In the records below, find the line with "(625, 464) = (415, 381): blue" and the line with "(483, 426) = (537, 168): none". Print both exactly, along with every line between them, and no other line.

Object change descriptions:
########

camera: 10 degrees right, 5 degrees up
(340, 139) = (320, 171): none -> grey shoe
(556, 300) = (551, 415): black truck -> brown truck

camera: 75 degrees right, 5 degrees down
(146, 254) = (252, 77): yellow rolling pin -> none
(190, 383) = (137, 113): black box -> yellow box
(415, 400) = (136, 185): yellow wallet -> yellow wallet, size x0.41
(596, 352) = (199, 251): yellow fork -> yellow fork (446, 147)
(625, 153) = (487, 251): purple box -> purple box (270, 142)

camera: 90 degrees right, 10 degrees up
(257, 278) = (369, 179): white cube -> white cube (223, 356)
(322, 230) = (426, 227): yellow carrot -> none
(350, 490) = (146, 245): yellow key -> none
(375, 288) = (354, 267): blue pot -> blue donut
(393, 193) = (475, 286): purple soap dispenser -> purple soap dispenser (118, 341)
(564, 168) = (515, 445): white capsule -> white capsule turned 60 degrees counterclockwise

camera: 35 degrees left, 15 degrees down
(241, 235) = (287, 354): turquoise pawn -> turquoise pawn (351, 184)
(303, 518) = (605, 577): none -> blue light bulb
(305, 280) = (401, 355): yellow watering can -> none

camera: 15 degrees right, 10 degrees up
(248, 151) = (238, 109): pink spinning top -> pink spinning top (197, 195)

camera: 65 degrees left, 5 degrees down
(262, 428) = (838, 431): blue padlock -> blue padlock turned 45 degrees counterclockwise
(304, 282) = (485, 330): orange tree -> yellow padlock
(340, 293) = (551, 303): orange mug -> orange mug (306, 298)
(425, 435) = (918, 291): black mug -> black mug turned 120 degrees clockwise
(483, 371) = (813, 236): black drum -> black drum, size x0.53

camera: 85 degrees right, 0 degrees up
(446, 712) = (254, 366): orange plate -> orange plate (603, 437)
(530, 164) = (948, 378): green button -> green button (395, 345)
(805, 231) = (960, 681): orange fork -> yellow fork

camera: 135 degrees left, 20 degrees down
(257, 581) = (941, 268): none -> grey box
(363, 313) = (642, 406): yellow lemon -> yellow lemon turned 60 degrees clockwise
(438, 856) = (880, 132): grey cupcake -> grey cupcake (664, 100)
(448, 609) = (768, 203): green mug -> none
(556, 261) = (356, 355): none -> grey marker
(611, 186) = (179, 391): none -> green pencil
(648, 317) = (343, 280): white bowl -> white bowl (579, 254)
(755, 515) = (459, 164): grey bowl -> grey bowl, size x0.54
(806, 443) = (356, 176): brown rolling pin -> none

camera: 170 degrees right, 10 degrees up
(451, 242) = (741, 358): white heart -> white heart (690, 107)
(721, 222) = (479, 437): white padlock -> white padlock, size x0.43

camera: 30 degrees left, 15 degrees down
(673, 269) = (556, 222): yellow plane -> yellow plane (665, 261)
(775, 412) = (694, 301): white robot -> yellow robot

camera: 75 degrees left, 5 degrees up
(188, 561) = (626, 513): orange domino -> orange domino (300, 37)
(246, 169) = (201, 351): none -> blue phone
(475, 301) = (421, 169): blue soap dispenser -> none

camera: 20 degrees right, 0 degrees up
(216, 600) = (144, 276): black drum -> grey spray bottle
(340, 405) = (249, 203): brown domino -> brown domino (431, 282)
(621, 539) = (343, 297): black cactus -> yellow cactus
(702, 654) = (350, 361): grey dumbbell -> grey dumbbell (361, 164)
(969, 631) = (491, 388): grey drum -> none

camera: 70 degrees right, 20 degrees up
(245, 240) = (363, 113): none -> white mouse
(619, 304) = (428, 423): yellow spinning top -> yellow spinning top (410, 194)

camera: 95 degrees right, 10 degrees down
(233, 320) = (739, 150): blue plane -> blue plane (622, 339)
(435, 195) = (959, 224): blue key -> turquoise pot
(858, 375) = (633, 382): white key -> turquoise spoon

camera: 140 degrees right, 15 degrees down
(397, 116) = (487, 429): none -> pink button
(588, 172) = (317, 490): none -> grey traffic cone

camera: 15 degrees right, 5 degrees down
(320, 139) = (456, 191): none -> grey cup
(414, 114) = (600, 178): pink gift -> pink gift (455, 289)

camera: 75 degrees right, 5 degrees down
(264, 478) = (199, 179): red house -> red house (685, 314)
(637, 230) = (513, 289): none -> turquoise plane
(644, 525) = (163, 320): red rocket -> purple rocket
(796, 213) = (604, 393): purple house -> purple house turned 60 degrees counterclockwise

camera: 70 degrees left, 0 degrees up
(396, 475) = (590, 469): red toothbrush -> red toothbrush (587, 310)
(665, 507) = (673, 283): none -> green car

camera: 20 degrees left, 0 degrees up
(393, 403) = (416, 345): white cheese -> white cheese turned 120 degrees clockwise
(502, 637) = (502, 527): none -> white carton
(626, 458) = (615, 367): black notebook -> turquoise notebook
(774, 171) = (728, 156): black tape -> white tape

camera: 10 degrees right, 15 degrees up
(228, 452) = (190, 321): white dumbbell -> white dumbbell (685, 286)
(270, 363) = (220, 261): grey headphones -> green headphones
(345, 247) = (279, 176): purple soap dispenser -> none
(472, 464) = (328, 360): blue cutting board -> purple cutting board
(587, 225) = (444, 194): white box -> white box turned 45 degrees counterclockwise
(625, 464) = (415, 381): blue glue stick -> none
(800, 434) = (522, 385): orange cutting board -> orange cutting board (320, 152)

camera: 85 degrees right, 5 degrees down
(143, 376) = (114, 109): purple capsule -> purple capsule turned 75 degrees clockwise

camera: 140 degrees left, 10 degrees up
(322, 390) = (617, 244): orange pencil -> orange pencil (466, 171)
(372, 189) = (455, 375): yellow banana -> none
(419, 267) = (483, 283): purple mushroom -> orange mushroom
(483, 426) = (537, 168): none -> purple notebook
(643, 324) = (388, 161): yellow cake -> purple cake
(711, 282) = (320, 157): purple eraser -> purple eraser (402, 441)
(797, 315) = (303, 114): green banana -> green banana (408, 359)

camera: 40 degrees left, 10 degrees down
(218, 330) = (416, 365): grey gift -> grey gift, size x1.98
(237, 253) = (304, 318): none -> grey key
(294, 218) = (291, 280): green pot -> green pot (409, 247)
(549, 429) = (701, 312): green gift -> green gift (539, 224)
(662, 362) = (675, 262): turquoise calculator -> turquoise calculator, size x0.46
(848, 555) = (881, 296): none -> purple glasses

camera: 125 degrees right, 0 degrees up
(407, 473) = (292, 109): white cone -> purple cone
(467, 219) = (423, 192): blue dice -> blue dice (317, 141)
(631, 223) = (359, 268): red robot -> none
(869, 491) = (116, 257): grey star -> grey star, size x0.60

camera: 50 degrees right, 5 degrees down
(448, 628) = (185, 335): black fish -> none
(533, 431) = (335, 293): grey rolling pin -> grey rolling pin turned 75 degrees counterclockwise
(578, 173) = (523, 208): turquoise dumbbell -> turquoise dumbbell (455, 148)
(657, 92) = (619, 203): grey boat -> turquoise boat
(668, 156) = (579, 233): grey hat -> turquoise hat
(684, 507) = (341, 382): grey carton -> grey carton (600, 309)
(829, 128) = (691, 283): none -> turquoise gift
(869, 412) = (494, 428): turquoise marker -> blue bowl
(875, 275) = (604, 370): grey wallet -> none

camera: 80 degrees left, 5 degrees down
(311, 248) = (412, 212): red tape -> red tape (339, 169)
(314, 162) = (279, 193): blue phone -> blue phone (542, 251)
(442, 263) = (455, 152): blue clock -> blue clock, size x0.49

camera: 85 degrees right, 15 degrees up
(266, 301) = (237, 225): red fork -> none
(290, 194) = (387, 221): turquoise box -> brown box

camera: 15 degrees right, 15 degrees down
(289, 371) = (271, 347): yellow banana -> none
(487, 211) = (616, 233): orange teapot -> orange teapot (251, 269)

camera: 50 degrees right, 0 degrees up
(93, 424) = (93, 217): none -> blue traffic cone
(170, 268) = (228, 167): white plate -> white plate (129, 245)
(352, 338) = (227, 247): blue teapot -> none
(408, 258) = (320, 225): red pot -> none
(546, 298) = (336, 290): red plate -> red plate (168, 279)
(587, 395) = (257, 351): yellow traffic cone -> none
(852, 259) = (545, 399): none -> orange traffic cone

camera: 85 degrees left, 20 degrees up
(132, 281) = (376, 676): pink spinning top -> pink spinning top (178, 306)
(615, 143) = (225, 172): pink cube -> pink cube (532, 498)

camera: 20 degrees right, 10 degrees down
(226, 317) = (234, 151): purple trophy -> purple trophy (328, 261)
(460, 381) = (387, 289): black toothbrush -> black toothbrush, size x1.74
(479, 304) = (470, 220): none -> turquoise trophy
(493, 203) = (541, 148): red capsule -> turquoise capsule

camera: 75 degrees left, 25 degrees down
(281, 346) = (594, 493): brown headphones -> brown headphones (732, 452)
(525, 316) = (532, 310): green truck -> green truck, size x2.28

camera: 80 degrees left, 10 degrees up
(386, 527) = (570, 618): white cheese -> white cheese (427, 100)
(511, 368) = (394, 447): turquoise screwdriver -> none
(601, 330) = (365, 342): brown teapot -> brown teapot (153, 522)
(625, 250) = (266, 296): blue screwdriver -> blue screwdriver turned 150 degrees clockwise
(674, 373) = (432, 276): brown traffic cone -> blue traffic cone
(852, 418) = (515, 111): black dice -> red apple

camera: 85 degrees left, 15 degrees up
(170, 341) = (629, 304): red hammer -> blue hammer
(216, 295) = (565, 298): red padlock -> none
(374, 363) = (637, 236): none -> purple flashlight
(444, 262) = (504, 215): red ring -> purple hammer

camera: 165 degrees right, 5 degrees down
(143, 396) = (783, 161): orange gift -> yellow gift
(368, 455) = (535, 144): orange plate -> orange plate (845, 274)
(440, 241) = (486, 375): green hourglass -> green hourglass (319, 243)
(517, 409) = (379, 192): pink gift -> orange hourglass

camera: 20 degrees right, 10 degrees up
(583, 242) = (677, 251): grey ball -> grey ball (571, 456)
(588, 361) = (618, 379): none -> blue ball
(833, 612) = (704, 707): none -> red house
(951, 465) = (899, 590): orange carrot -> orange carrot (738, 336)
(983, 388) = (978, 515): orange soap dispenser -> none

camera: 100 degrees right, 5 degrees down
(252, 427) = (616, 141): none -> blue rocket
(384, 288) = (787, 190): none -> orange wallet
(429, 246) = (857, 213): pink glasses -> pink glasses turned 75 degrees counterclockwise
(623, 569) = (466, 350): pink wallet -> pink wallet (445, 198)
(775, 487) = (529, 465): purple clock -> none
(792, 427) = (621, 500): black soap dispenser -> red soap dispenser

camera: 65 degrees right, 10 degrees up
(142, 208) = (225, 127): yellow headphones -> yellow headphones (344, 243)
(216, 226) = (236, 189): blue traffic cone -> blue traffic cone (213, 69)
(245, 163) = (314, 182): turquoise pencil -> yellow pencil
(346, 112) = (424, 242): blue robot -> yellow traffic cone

########

▶ **Answer section**
(625, 464) = (415, 381): blue glue stick -> none
(800, 434) = (522, 385): orange cutting board -> orange cutting board (320, 152)

camera: 85 degrees right, 5 degrees down
(143, 376) = (114, 109): purple capsule -> purple capsule turned 75 degrees clockwise

camera: 140 degrees left, 10 degrees up
(322, 390) = (617, 244): orange pencil -> orange pencil (466, 171)
(372, 189) = (455, 375): yellow banana -> none
(419, 267) = (483, 283): purple mushroom -> orange mushroom
(483, 426) = (537, 168): none -> purple notebook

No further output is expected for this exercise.